_Activity_
Retype word for word the first line of the listing and each line after it up to the line with "black arrow: (120, 91)", with the pictures taken out.
══ Records ══
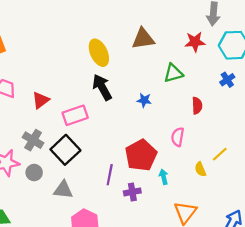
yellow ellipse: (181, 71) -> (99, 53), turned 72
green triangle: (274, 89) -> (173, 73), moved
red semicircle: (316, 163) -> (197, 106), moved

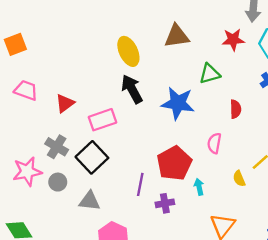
blue star: (144, 100) -> (178, 103), size x2.0

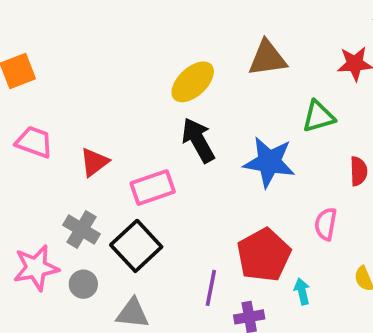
yellow ellipse: (128, 51) -> (193, 82), turned 72

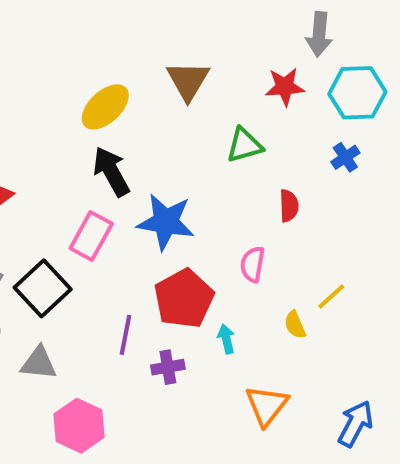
brown triangle: (267, 58) -> (188, 81), turned -51
blue star: (269, 162) -> (166, 222), moved
pink rectangle: (153, 188) -> (91, 236), moved, turned -42

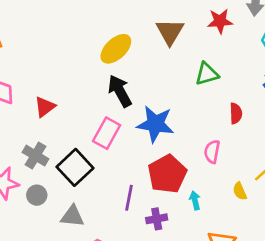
red star: (285, 87) -> (220, 21), moved

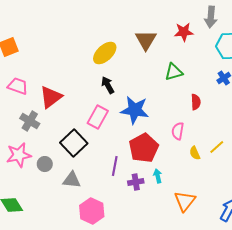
black arrow: (120, 91) -> (108, 85), size x0.7
red triangle: (45, 107) -> (51, 97), size x1.4
gray cross: (35, 156) -> (30, 121), moved
yellow semicircle: (240, 191) -> (195, 153), moved
cyan arrow: (195, 200) -> (158, 176), moved

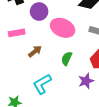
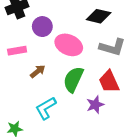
green semicircle: (67, 58) -> (73, 79), size x1.6

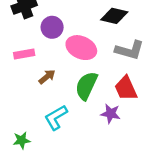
purple star: (95, 105) -> (111, 114), turned 30

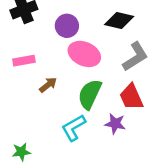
purple circle: (52, 27) -> (67, 26), moved
gray L-shape: (130, 50) -> (135, 57), turned -48
cyan L-shape: (56, 117) -> (74, 128), moved

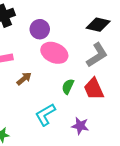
black diamond: (119, 20) -> (98, 25), moved
green semicircle: (90, 94) -> (68, 86), moved, size x0.6
purple star: (115, 124) -> (80, 126), moved

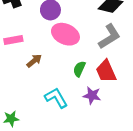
cyan L-shape: (45, 115) -> (56, 98), turned 90
purple star: (80, 126) -> (92, 95), moved

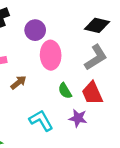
pink ellipse: (65, 34) -> (51, 55), turned 64
green semicircle: (79, 69) -> (65, 91), turned -56

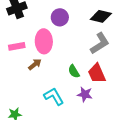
purple circle: (35, 30) -> (60, 17), moved
pink ellipse: (51, 55) -> (44, 41), moved

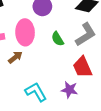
green semicircle: (74, 71) -> (58, 39), moved

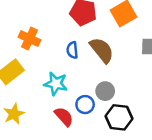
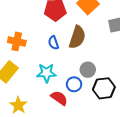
brown semicircle: (102, 50) -> (77, 37), turned 70

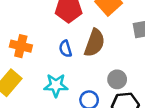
gray circle: (88, 70) -> (117, 79), moved

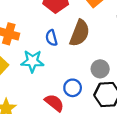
cyan star: (56, 85) -> (32, 61), moved

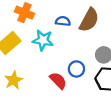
blue semicircle: (51, 38) -> (63, 21), turned 104

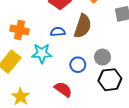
blue circle: (76, 69) -> (78, 65), moved

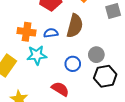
orange cross: (20, 30) -> (27, 32), moved

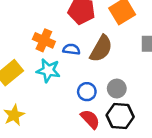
red semicircle: (60, 89) -> (90, 119), moved

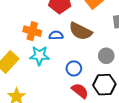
brown semicircle: (101, 49) -> (81, 31), turned 95
gray circle: (117, 89) -> (106, 56), moved

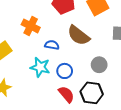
blue semicircle: (56, 35) -> (52, 45), moved
cyan star: (39, 55) -> (40, 67), moved

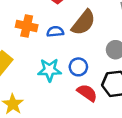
brown semicircle: (78, 35) -> (84, 23), turned -75
blue semicircle: (52, 45) -> (55, 32), moved

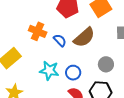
blue semicircle: (55, 32) -> (60, 40), turned 40

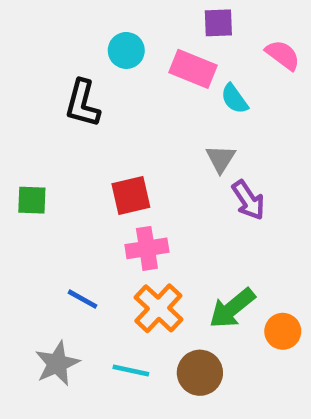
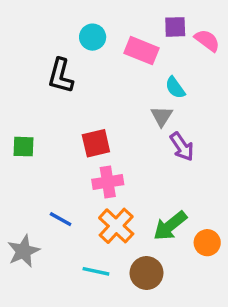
purple square: (218, 23) -> (175, 27), moved
cyan semicircle: (234, 99) -> (175, 88), moved
gray star: (57, 364) -> (23, 251), moved

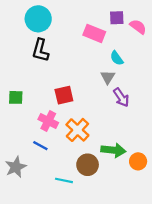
cyan circle: (93, 37) -> (38, 19), moved, size x1.5
pink cross: (108, 182) -> (48, 121), moved, turned 36
orange cross: (116, 226) -> (77, 130), moved
green arrow: (170, 226) -> (113, 150), turned -135
brown circle: (147, 273) -> (88, 165), moved

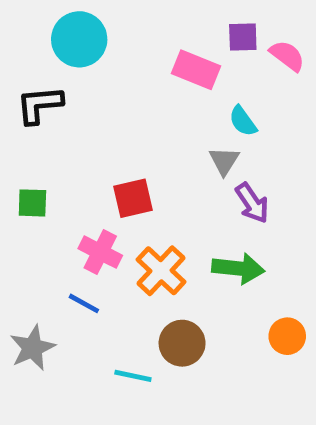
black L-shape: (40, 50) -> (39, 105), moved, turned 70
green arrow: (113, 150) -> (238, 268), moved

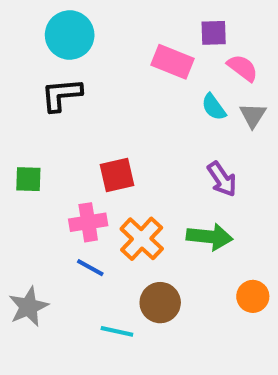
pink semicircle: (287, 56) -> (243, 68), moved
black L-shape: (39, 105) -> (61, 95), moved
gray triangle: (224, 161) -> (253, 115), moved
pink cross: (100, 252) -> (88, 222), turned -36
blue line: (84, 303) -> (90, 268), moved

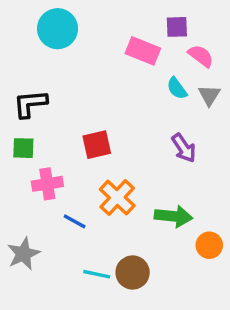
black L-shape: (61, 95) -> (30, 104), moved
pink cross: (88, 222) -> (47, 184), moved
green arrow: (210, 237) -> (173, 216), moved
brown circle: (160, 303) -> (133, 273), moved

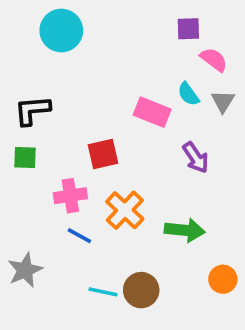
pink rectangle: (143, 51) -> (152, 112), moved
pink cross: (47, 184) -> (70, 196), moved
orange circle: (209, 245) -> (223, 279), moved

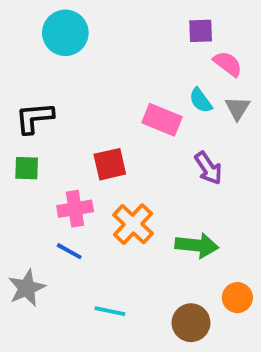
blue line: (79, 236) -> (69, 251), moved
brown circle: (141, 290) -> (191, 323), moved

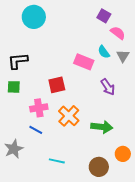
purple square: (201, 31) -> (104, 16), turned 32

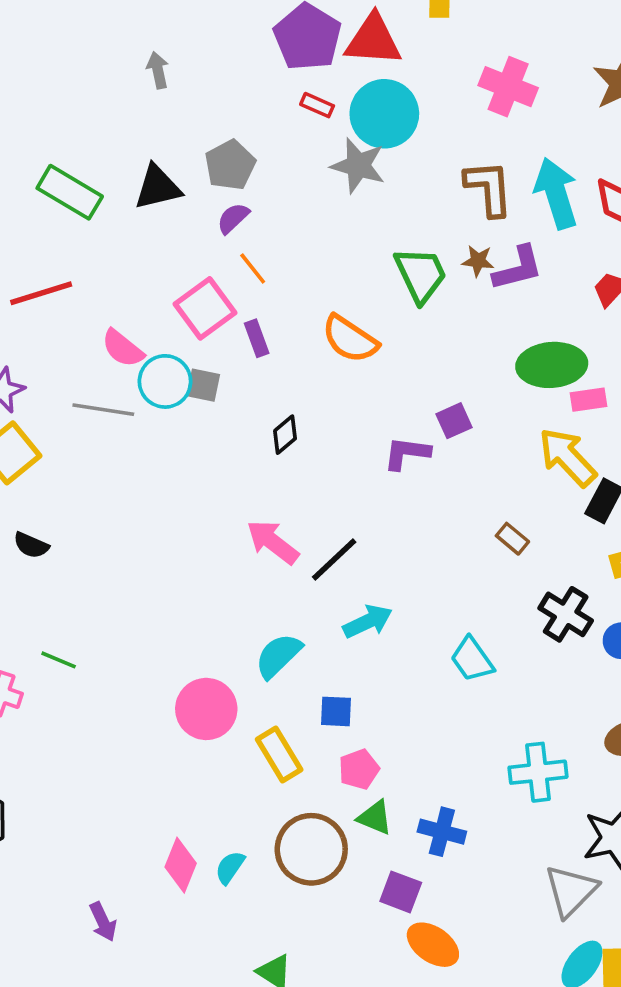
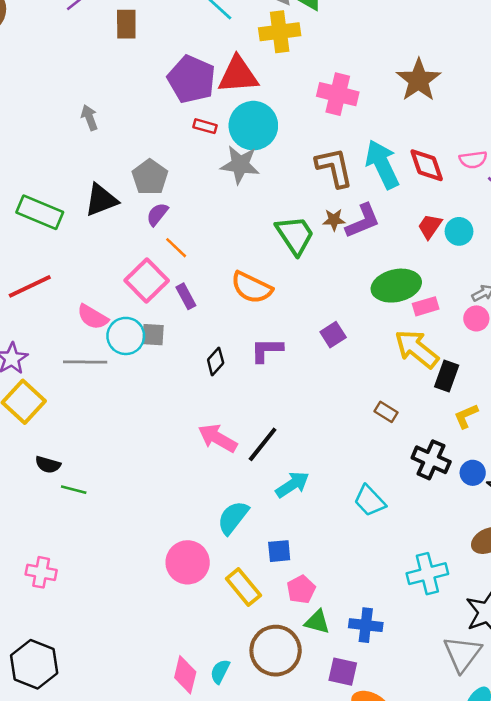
purple L-shape: (407, 453) -> (267, 350), moved
green line: (59, 660) -> (74, 490), moved

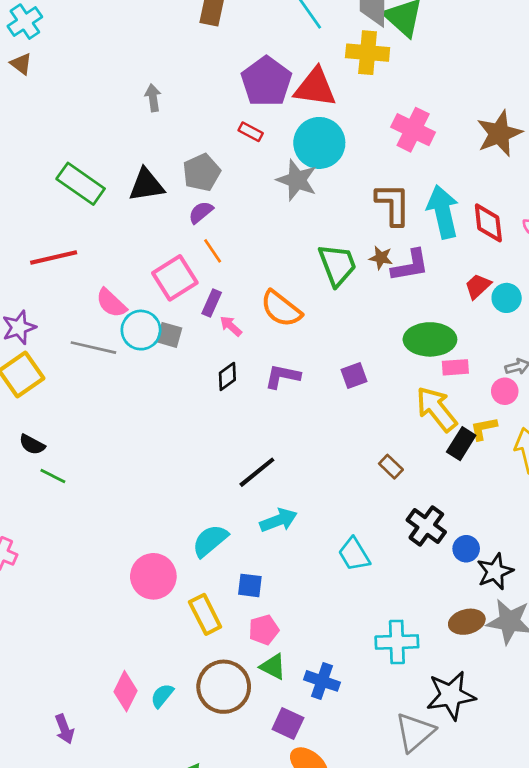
red rectangle: (205, 126) -> (251, 132), moved
purple rectangle: (186, 296) -> (212, 303), turned 40
yellow L-shape: (466, 416) -> (484, 429), moved
pink arrow: (218, 438) -> (231, 326), moved, size x0.6

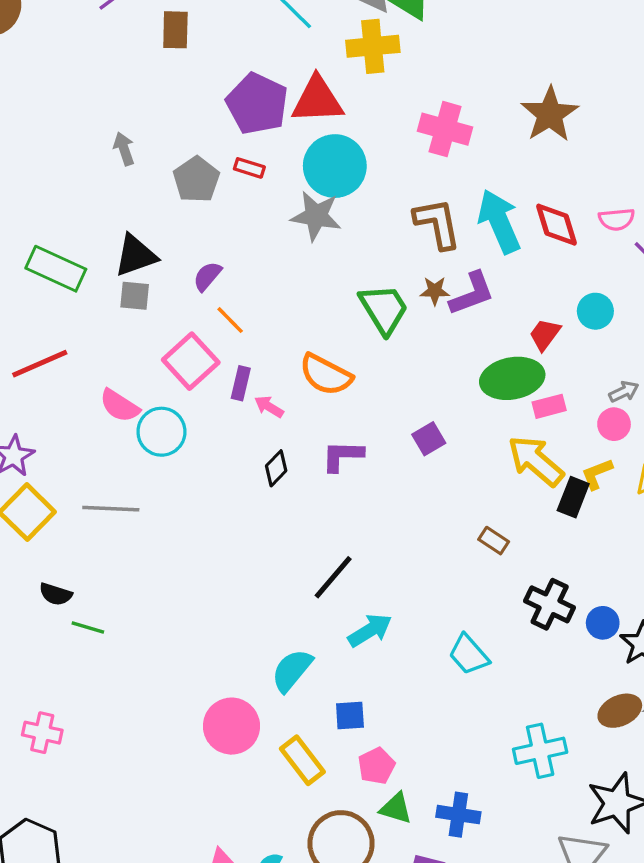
gray pentagon: (202, 172) -> (196, 180), moved
red trapezoid: (478, 286) -> (545, 334), moved
gray square: (169, 335) -> (135, 296), moved
gray line: (93, 348) -> (111, 509), moved

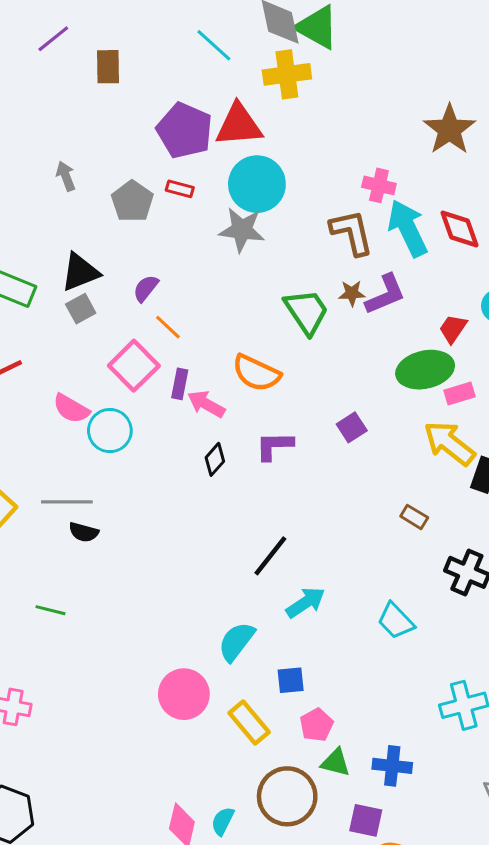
pink cross: (445, 129) -> (379, 185), moved, size x0.7
gray square: (135, 296) -> (81, 309), turned -32
pink arrow: (269, 407) -> (206, 404), size x1.4
black semicircle: (56, 594) -> (84, 532), moved

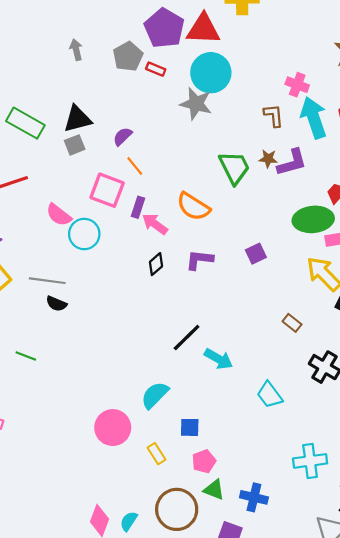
gray pentagon: (132, 201) -> (128, 56), moved
brown L-shape: (352, 232) -> (274, 115), size x0.7
pink square: (134, 366) -> (107, 190), turned -32
cyan arrow: (306, 603) -> (219, 359), moved, turned 56
yellow rectangle: (249, 723) -> (156, 454), size x0.7

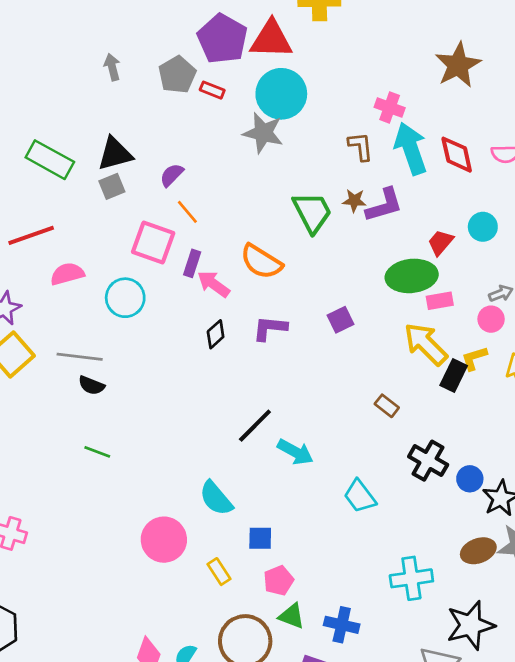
pink semicircle: (59, 215) -> (67, 274), moved, turned 128
green line: (26, 356) -> (97, 452), moved
cyan semicircle: (155, 395) -> (216, 498), turned -84

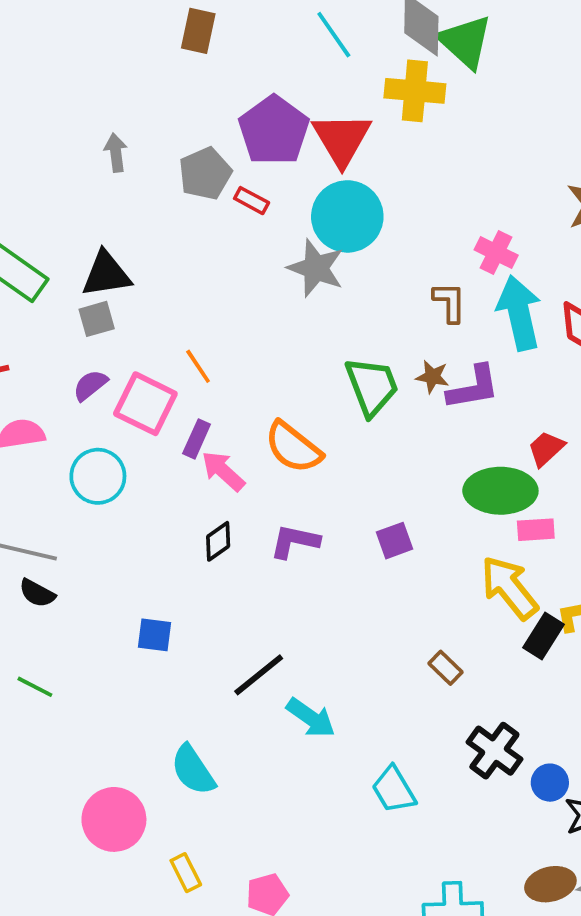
red triangle: (271, 39) -> (342, 139), turned 51
purple semicircle: (172, 175) -> (90, 385), moved
blue square: (260, 538) -> (155, 635), moved

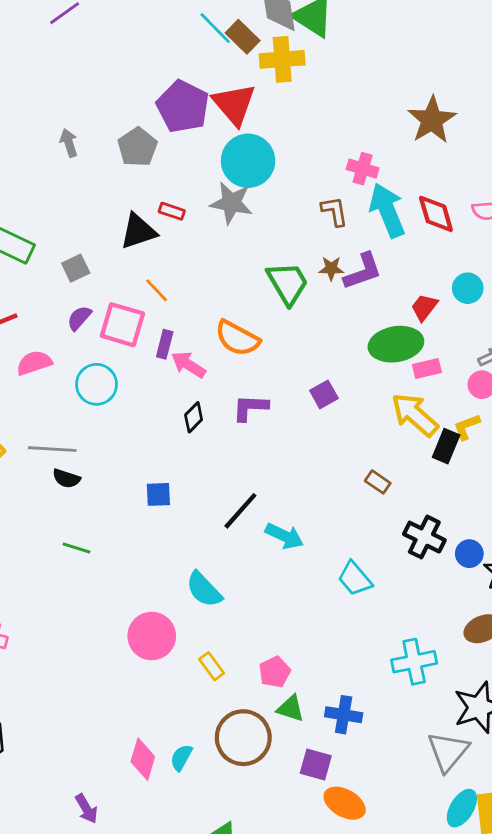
brown rectangle: (198, 31) -> (243, 37), moved, turned -48
red rectangle: (252, 201) -> (172, 211), moved
black triangle: (106, 274) -> (138, 231), moved

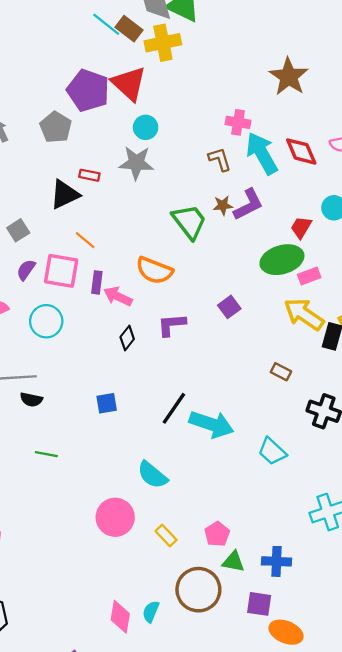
cyan circle: (248, 161) -> (146, 127), size x0.6
cyan arrow: (284, 536) -> (212, 424), size x1.4

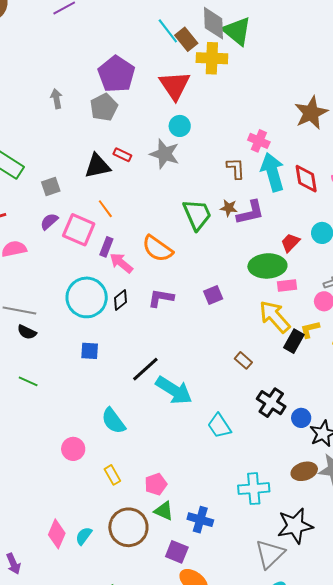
purple pentagon: (88, 90) -> (116, 74), moved
cyan circle: (46, 321) -> (87, 297), moved, size x1.4
pink circle: (115, 517) -> (73, 449), size x0.7

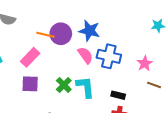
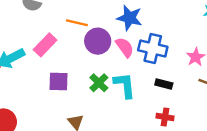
purple circle: (61, 34) -> (98, 41), moved
pink rectangle: (30, 57) -> (45, 45), moved
black rectangle: (118, 95) -> (164, 84), moved

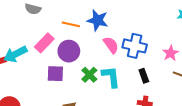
blue star: (130, 18) -> (98, 20), moved
purple circle: (98, 41) -> (69, 51), moved
black rectangle: (164, 84) -> (144, 76), turned 56

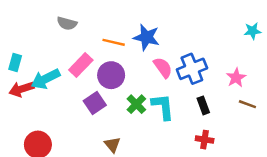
blue cross: (135, 46) -> (192, 69), turned -35
purple square: (55, 74) -> (95, 103), turned -36

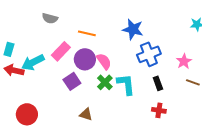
blue star: (146, 37) -> (133, 29), moved
pink semicircle: (163, 68) -> (104, 61), moved
red arrow: (21, 89) -> (14, 70), turned 30
brown triangle: (112, 145) -> (86, 114), turned -32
═══
_Exercise result_
yellow ellipse: (181, 71) -> (99, 53), turned 72
green triangle: (274, 89) -> (173, 73), moved
red semicircle: (316, 163) -> (197, 106), moved

blue star: (144, 100) -> (178, 103), size x2.0

yellow ellipse: (128, 51) -> (193, 82), turned 72

brown triangle: (267, 58) -> (188, 81), turned -51
blue star: (269, 162) -> (166, 222), moved
pink rectangle: (153, 188) -> (91, 236), moved, turned -42

red star: (285, 87) -> (220, 21), moved

black arrow: (120, 91) -> (108, 85), size x0.7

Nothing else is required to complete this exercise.